■ ACTIVITY ■
Rewrite the data starting with the line containing "You are standing" and going on through the line containing "That is False.", swapping "glossy" for "shiny" and leaving everything else unchanged.

■ ENTRIES PROVIDED ■
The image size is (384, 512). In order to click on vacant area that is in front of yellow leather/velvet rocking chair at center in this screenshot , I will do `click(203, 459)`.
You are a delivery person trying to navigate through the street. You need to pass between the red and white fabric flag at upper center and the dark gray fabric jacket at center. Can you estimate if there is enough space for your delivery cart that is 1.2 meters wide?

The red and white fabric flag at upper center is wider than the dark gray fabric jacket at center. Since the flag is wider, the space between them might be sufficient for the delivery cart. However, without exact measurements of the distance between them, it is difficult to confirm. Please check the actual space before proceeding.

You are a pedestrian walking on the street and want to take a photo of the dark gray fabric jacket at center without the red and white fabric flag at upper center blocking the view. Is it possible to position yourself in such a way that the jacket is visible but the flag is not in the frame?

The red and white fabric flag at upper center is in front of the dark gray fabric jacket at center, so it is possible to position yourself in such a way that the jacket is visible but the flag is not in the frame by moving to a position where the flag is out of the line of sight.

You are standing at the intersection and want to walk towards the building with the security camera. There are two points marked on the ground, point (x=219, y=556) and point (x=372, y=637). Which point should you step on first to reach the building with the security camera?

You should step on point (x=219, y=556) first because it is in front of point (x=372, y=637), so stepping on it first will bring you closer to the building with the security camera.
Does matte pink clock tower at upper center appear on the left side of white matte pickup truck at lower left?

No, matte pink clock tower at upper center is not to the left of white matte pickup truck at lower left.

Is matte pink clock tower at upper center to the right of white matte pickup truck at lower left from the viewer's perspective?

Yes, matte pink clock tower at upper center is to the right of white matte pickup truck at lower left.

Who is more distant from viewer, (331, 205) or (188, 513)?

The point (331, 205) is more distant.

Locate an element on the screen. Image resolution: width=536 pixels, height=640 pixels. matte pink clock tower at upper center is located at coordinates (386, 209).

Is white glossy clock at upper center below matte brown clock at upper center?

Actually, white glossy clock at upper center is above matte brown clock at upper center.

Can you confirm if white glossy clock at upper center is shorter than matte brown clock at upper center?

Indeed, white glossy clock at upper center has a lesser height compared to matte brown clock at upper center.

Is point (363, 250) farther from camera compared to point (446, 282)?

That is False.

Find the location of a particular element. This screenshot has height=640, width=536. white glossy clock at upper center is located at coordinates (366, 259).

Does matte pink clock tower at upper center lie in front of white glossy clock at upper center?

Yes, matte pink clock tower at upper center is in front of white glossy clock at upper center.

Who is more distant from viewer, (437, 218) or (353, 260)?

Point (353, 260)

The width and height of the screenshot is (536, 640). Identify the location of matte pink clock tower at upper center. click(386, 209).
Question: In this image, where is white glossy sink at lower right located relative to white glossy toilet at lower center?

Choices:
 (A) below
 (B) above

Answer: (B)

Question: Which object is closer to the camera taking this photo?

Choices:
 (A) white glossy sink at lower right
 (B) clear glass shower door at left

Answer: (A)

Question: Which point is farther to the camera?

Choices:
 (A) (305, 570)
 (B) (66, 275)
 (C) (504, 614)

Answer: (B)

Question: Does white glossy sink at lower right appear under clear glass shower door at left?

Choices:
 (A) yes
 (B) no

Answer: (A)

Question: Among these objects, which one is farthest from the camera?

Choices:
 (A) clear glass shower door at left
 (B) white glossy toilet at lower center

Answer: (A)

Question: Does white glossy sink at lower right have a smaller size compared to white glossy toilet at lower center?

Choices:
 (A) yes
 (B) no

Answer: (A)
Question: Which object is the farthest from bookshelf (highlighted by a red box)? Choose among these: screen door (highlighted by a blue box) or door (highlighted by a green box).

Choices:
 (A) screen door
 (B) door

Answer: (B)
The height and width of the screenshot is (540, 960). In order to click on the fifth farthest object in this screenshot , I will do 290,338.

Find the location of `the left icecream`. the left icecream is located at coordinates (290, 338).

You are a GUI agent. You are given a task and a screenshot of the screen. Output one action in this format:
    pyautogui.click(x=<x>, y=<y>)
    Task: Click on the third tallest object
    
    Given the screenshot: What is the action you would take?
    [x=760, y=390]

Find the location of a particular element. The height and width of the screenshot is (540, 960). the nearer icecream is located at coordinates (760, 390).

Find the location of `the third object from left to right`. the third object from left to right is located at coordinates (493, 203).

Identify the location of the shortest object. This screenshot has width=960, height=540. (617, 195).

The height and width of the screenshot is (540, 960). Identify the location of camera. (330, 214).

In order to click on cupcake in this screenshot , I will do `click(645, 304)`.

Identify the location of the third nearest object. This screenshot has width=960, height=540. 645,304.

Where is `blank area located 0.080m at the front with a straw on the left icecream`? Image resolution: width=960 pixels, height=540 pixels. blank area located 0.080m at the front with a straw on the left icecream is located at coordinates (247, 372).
---
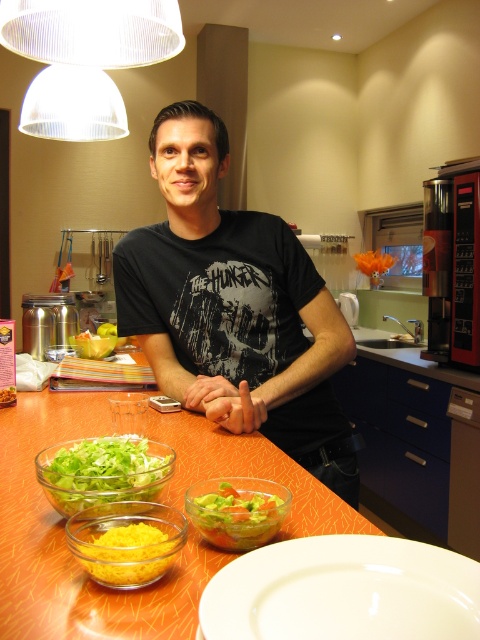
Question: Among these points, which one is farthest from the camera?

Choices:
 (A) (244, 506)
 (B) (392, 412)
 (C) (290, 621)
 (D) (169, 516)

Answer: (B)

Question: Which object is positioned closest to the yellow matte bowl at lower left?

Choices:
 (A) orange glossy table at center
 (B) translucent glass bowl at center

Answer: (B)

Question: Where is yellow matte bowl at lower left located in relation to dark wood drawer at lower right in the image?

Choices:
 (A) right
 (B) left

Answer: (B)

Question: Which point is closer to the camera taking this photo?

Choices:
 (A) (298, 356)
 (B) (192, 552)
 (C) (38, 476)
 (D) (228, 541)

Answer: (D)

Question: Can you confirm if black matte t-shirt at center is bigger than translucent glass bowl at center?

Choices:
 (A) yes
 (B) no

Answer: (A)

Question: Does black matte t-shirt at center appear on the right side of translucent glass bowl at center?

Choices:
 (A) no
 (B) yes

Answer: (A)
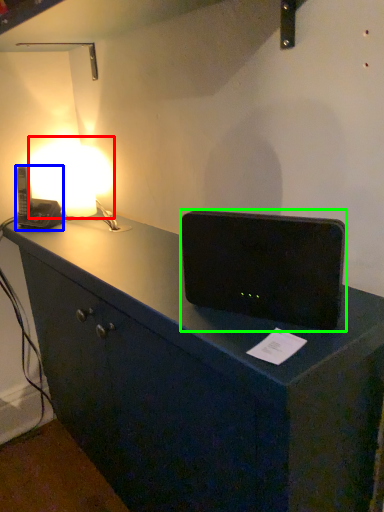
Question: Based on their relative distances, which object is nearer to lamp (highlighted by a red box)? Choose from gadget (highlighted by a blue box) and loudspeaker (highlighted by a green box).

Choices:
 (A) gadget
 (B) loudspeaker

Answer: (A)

■ SOLVED PROBLEM ■
You are standing at the intersection and want to walk towards the building with the security camera. There are two points marked on the ground, point (x=219, y=556) and point (x=372, y=637). Which point should you step on first to reach the building with the security camera?

You should step on point (x=219, y=556) first because it is in front of point (x=372, y=637), so stepping on it first will bring you closer to the building with the security camera.
Does matte pink clock tower at upper center appear on the left side of white matte pickup truck at lower left?

No, matte pink clock tower at upper center is not to the left of white matte pickup truck at lower left.

Is matte pink clock tower at upper center to the right of white matte pickup truck at lower left from the viewer's perspective?

Yes, matte pink clock tower at upper center is to the right of white matte pickup truck at lower left.

Who is more distant from viewer, (331, 205) or (188, 513)?

The point (331, 205) is more distant.

Locate an element on the screen. Image resolution: width=536 pixels, height=640 pixels. matte pink clock tower at upper center is located at coordinates (386, 209).

Is white shiny clock at upper center below matte brown clock at upper center?

Actually, white shiny clock at upper center is above matte brown clock at upper center.

Can you confirm if white shiny clock at upper center is shorter than matte brown clock at upper center?

Indeed, white shiny clock at upper center has a lesser height compared to matte brown clock at upper center.

Is point (363, 250) farther from camera compared to point (446, 282)?

That is False.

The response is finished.